*BRIEF*
Skip the pictures. Copy all the rest of the records down exactly.

*INFORMATION*
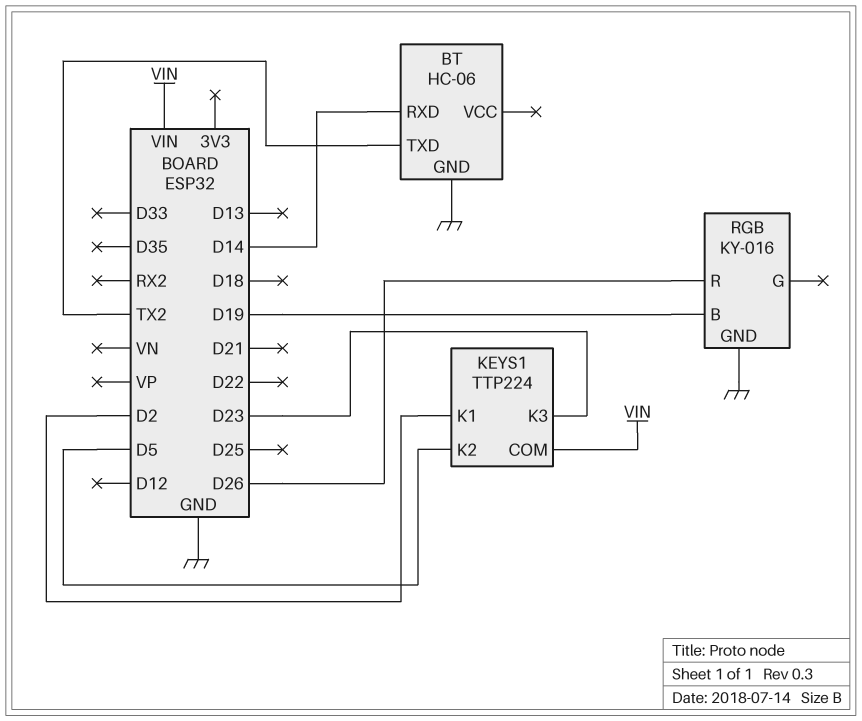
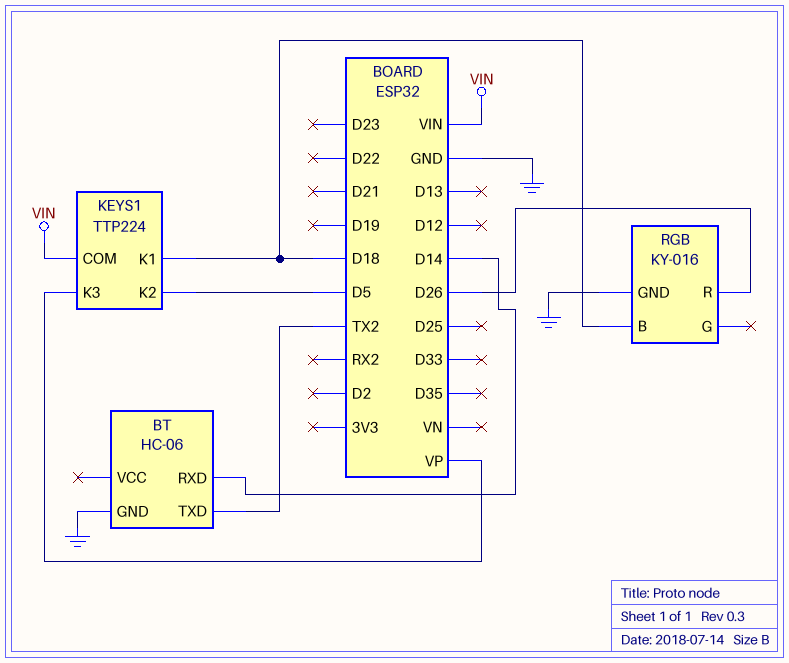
KEYS1 pin K1: D2 -> D18
KEYS1 pin K3: D23 -> VP
RGB pin B: D19 -> D18

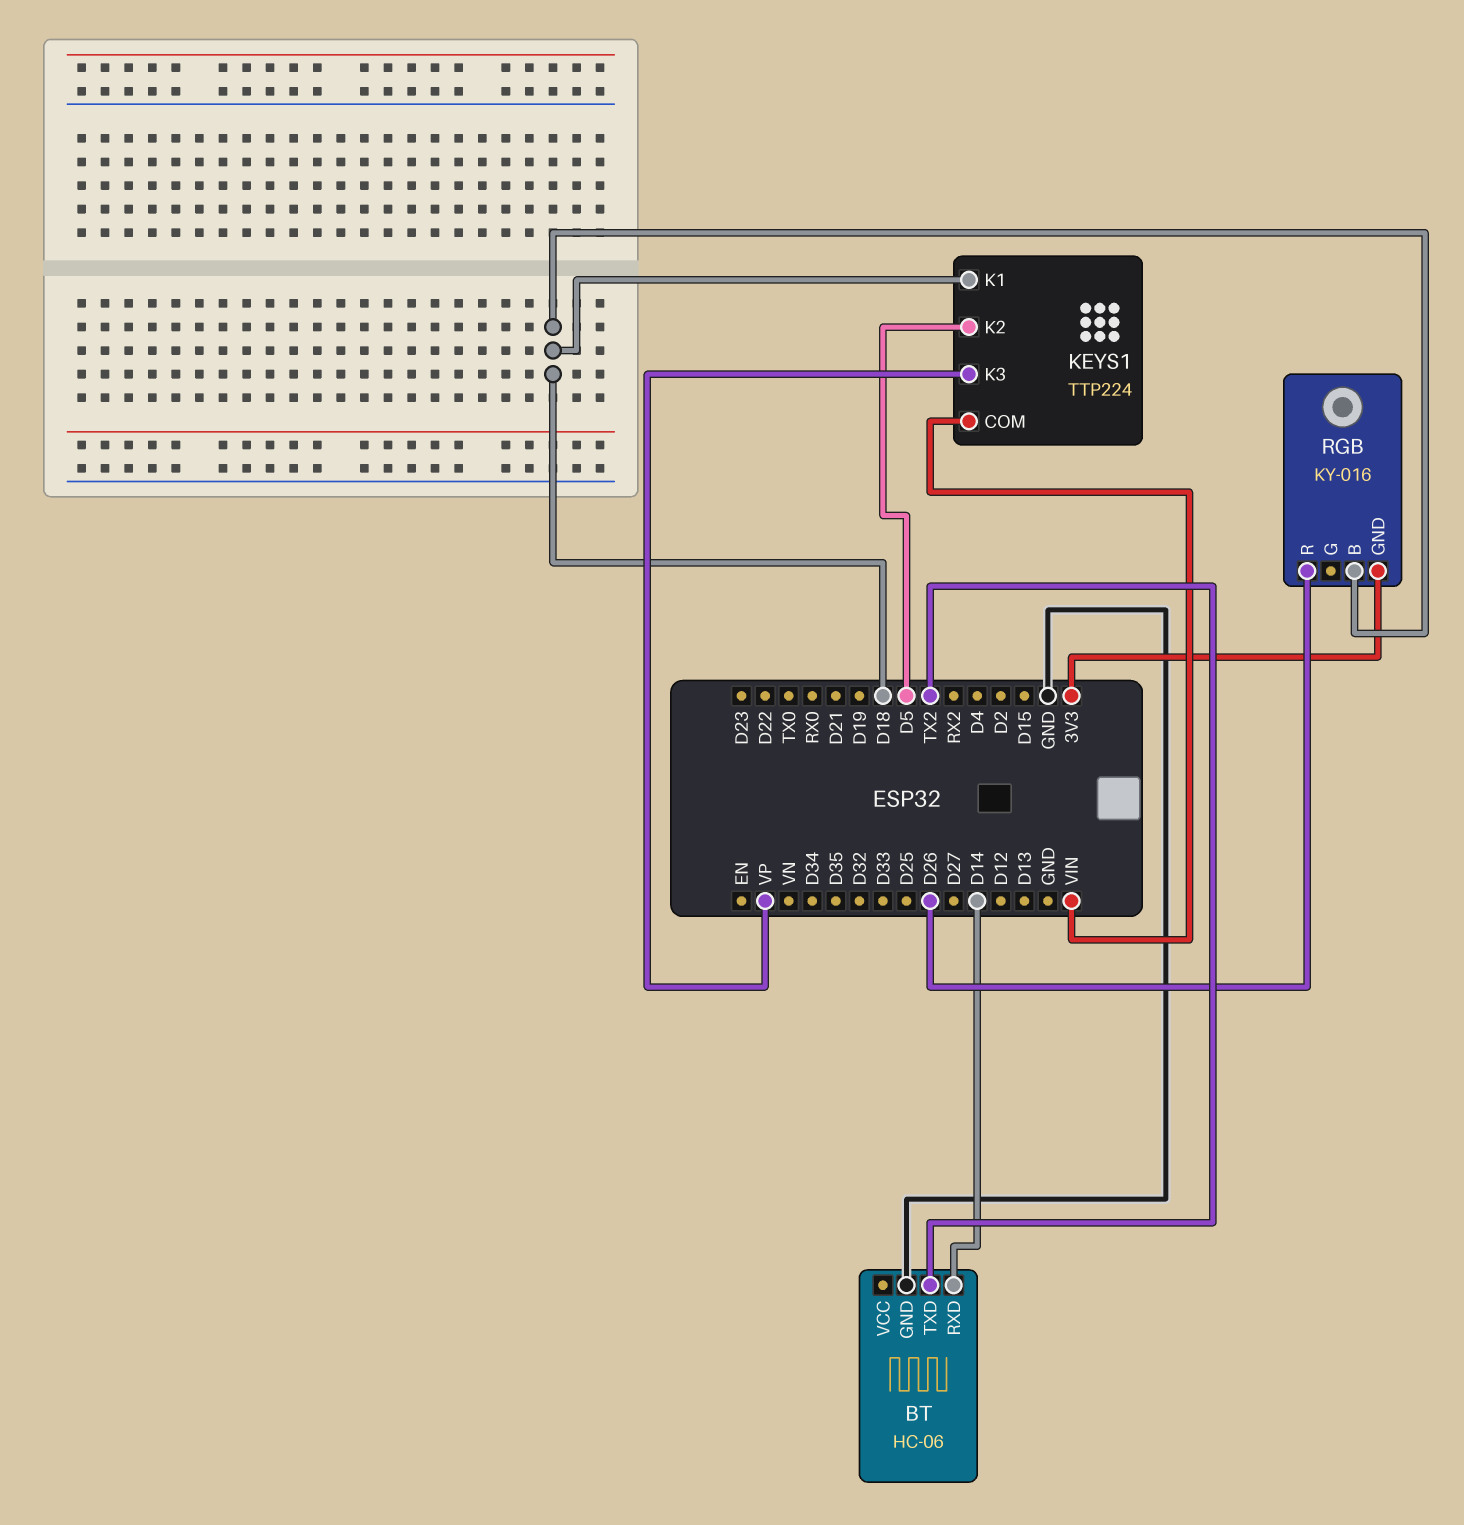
RGB pin GND: GND -> 3V3

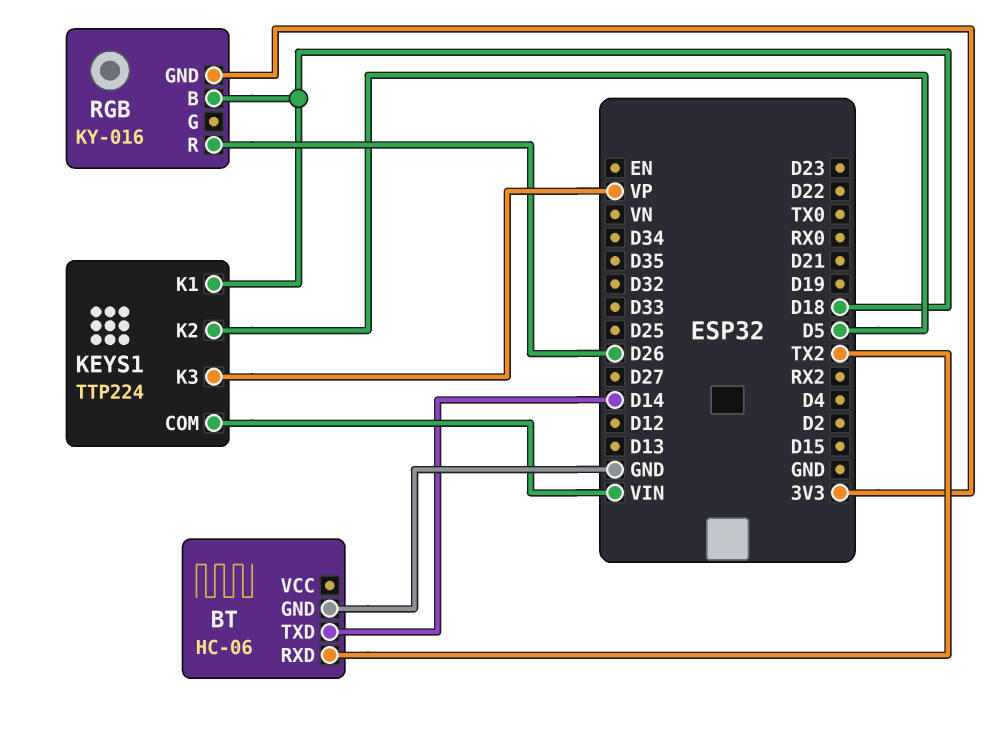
BT pin RXD: D14 -> TX2
BT pin TXD: TX2 -> D14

*RESULT OF THIS EXERCISE*
KEYS1 pin K1: D2 -> D18
KEYS1 pin K3: D23 -> VP
RGB pin B: D19 -> D18

RGB pin GND: GND -> 3V3

BT pin RXD: D14 -> TX2
BT pin TXD: TX2 -> D14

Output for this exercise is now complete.